====== Dataset content

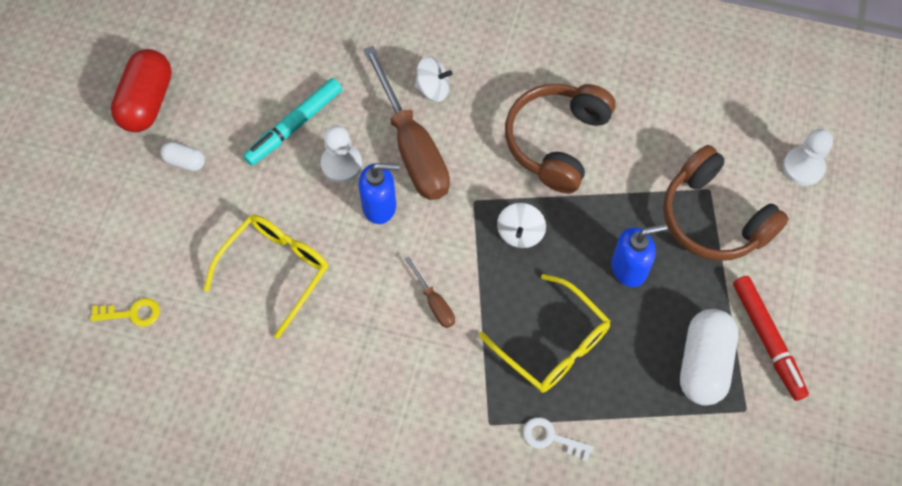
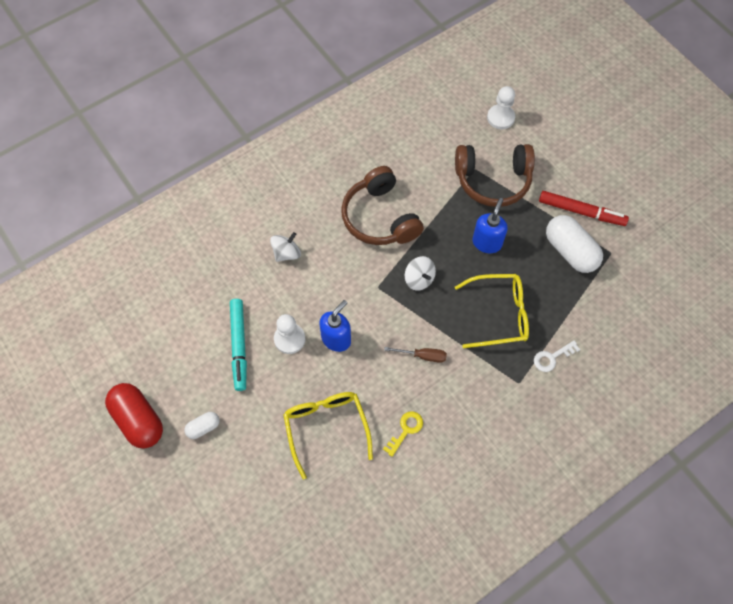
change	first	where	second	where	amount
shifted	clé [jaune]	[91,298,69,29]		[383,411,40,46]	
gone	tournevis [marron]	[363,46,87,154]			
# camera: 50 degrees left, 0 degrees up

============

→ Requirement: Word for word, return the listing above; the pictures do not belong in the copy.

→ Response:
change	first	where	second	where	amount
shifted	clé [jaune]	[91,298,69,29]		[383,411,40,46]	
gone	tournevis [marron]	[363,46,87,154]			
# camera: 50 degrees left, 0 degrees up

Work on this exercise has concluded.